Colored object listings
⟨
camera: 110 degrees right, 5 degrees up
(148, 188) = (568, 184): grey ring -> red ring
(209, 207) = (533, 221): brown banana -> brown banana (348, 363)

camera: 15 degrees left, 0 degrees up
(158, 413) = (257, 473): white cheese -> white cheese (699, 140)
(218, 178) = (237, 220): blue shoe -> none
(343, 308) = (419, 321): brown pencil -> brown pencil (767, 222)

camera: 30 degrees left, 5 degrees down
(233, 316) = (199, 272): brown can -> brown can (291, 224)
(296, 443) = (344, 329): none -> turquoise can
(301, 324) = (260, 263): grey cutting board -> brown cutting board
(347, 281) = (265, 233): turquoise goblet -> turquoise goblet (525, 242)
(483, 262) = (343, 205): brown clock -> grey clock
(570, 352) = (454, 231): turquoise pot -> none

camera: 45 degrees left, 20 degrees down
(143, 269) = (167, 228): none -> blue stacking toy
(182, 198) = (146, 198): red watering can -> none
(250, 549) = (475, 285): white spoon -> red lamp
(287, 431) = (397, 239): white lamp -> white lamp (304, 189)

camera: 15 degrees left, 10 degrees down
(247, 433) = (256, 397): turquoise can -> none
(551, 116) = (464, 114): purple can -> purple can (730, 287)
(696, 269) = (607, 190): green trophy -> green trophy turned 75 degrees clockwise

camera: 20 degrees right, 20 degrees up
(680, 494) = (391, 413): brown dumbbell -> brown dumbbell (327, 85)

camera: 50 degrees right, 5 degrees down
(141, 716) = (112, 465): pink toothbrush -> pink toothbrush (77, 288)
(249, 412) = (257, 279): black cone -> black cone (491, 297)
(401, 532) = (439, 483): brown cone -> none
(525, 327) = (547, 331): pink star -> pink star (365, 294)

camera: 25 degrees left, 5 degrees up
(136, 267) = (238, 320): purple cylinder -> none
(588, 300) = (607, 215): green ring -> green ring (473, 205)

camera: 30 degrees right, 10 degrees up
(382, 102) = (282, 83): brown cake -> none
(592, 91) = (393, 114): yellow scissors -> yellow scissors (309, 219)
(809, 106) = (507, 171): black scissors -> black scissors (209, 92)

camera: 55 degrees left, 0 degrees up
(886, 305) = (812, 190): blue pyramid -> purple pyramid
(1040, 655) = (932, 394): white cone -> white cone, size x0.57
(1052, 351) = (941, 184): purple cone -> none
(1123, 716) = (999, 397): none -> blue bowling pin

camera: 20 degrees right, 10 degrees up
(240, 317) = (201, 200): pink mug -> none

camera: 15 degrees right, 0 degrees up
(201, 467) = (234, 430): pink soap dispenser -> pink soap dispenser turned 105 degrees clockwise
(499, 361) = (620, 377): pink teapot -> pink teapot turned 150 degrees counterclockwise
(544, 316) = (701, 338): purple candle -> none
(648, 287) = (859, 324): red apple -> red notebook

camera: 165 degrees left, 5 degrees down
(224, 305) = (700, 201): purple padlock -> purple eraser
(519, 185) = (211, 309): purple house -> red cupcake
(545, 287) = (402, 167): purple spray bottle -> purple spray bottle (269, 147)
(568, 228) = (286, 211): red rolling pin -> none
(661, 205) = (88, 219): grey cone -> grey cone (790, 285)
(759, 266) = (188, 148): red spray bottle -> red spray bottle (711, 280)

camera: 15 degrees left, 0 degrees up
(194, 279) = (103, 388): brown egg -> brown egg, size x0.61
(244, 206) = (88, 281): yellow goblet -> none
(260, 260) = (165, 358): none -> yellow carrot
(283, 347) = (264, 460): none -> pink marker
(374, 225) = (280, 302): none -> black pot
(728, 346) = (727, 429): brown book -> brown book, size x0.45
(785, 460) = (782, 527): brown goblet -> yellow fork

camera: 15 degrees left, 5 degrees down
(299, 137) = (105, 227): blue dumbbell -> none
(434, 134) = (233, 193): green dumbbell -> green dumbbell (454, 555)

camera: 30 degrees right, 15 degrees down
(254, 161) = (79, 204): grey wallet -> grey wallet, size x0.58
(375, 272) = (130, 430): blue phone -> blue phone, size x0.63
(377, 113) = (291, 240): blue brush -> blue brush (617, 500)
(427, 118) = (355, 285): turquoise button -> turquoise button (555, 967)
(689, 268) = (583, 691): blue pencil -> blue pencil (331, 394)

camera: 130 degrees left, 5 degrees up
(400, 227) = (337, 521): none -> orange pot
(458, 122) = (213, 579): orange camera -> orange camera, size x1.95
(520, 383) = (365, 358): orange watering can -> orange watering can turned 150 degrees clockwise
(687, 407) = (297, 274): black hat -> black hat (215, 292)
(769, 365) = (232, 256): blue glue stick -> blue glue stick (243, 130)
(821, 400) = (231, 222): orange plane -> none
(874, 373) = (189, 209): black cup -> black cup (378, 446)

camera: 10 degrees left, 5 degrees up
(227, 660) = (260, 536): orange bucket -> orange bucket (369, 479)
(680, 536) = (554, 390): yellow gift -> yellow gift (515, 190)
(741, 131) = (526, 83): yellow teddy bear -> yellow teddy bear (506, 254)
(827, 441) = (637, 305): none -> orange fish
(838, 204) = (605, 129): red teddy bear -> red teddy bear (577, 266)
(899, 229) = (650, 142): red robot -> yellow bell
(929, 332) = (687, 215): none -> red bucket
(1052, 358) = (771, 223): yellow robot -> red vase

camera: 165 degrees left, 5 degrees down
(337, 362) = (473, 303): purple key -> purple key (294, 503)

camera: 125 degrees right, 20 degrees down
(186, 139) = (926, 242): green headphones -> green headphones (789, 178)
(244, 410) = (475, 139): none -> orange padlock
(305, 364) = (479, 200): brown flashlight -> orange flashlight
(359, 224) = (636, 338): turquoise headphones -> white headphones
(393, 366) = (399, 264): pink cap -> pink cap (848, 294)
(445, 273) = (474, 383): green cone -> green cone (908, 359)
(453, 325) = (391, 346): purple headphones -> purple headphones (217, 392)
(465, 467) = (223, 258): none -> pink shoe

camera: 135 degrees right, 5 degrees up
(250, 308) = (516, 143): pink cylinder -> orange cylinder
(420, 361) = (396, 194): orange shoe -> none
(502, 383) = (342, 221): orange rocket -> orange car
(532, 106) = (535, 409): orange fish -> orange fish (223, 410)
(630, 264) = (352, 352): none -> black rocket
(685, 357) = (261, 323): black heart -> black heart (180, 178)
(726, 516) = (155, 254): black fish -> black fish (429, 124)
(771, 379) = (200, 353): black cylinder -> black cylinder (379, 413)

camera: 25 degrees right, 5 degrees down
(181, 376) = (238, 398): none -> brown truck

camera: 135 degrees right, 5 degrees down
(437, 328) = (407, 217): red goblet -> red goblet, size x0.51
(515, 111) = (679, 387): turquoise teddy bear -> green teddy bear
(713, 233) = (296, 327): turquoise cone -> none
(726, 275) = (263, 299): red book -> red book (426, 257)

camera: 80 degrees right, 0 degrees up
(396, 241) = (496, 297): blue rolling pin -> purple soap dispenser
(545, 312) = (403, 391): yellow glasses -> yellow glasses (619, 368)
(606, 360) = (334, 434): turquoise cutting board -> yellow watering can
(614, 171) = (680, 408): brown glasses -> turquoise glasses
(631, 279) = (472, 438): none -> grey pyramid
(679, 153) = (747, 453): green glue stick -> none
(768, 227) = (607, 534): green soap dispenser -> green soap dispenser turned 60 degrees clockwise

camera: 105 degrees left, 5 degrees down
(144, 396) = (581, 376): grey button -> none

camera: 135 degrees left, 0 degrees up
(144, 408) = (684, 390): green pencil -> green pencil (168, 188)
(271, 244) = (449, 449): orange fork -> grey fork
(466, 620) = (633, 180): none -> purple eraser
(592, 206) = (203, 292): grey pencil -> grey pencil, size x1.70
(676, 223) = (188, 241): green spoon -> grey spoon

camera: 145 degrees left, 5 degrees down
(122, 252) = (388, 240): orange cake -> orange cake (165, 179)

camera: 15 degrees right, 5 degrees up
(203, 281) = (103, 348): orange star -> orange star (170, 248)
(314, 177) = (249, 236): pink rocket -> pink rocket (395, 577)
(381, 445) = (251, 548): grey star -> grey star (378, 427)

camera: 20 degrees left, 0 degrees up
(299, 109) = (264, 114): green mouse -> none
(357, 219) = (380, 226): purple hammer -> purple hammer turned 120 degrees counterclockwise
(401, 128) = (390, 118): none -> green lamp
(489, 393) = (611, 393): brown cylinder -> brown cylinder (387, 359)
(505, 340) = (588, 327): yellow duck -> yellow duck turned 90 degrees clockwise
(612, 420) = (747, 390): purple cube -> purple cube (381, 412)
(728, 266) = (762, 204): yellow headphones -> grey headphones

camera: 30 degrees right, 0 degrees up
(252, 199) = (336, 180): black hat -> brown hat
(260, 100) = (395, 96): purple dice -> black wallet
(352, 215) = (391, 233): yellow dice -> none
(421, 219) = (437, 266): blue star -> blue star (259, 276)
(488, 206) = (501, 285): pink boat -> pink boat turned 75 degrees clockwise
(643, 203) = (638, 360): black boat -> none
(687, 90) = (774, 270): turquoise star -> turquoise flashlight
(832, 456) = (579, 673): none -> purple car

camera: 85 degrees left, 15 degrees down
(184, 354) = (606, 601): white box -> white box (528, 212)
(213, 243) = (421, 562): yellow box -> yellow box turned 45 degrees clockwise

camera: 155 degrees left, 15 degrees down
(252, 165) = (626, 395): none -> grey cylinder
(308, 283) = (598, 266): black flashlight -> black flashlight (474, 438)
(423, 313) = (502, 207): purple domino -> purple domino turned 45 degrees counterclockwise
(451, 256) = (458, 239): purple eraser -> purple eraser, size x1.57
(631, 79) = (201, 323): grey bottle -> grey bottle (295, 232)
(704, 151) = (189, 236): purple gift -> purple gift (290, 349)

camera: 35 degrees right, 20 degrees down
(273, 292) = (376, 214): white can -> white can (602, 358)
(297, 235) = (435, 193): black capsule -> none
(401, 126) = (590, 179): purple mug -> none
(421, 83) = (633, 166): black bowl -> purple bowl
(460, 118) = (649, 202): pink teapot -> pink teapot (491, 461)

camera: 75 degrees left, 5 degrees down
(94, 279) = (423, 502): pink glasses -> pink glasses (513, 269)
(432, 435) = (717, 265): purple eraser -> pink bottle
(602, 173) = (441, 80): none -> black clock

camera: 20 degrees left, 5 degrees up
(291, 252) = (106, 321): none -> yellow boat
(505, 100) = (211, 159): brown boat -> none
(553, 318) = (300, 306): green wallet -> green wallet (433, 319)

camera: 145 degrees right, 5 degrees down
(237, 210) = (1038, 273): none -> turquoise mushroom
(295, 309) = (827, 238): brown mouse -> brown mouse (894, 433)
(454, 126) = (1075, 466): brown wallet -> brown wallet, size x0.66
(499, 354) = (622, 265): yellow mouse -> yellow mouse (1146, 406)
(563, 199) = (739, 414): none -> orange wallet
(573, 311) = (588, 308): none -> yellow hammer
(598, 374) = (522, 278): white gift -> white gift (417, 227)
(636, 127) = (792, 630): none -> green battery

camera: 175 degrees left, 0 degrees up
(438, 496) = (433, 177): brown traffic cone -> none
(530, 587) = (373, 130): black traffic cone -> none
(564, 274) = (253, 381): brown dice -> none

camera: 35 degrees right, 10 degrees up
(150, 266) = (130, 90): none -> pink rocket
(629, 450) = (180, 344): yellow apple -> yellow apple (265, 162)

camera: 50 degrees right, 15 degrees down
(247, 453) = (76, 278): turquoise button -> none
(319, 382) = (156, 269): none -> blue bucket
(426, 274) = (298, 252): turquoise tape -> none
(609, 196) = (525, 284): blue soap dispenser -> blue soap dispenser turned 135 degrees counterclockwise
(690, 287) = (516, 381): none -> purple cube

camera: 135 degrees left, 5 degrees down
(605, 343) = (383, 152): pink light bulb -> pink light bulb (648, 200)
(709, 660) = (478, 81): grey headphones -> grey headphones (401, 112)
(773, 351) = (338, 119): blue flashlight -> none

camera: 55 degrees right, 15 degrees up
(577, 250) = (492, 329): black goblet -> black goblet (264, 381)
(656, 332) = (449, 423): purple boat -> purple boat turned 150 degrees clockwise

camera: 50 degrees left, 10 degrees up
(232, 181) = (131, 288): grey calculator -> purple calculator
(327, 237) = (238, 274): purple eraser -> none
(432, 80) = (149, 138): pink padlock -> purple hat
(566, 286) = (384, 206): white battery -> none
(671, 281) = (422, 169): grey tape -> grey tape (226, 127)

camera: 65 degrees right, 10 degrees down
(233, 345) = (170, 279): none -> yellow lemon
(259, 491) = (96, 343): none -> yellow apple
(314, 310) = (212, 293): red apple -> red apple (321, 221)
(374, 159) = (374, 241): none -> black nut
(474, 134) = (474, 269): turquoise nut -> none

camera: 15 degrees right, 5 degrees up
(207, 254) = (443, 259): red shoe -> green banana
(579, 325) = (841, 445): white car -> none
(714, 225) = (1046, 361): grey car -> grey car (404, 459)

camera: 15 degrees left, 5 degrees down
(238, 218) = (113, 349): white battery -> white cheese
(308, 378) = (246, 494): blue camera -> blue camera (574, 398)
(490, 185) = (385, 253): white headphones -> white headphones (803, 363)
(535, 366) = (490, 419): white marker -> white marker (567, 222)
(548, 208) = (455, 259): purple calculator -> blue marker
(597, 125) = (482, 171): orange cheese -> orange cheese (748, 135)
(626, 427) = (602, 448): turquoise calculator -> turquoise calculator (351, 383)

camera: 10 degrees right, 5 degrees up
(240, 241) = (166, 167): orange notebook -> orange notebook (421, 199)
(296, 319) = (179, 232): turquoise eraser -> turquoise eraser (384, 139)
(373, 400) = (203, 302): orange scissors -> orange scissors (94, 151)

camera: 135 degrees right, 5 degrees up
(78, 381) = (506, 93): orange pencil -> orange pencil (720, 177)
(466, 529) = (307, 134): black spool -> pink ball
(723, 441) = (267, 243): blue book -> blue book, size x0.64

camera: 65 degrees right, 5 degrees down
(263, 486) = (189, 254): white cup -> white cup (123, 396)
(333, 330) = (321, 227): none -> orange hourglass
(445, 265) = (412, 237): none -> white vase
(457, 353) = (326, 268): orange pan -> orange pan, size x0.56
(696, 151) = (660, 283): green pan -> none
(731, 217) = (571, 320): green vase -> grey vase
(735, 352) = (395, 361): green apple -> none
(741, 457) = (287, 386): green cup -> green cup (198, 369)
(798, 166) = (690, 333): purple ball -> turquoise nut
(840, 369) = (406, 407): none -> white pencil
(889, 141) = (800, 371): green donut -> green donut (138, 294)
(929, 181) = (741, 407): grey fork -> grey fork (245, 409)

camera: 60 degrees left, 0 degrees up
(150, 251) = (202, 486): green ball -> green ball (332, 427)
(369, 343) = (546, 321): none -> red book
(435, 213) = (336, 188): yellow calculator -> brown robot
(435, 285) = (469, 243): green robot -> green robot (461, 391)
⟩
> **Problem requirements**
Set down, exactly as they appear, the lines above from the first one to the line that holds "camera: 45 degrees left, 20 degrees down", both included, please, and no others.

> **Finished task**
camera: 110 degrees right, 5 degrees up
(148, 188) = (568, 184): grey ring -> red ring
(209, 207) = (533, 221): brown banana -> brown banana (348, 363)

camera: 15 degrees left, 0 degrees up
(158, 413) = (257, 473): white cheese -> white cheese (699, 140)
(218, 178) = (237, 220): blue shoe -> none
(343, 308) = (419, 321): brown pencil -> brown pencil (767, 222)

camera: 30 degrees left, 5 degrees down
(233, 316) = (199, 272): brown can -> brown can (291, 224)
(296, 443) = (344, 329): none -> turquoise can
(301, 324) = (260, 263): grey cutting board -> brown cutting board
(347, 281) = (265, 233): turquoise goblet -> turquoise goblet (525, 242)
(483, 262) = (343, 205): brown clock -> grey clock
(570, 352) = (454, 231): turquoise pot -> none

camera: 45 degrees left, 20 degrees down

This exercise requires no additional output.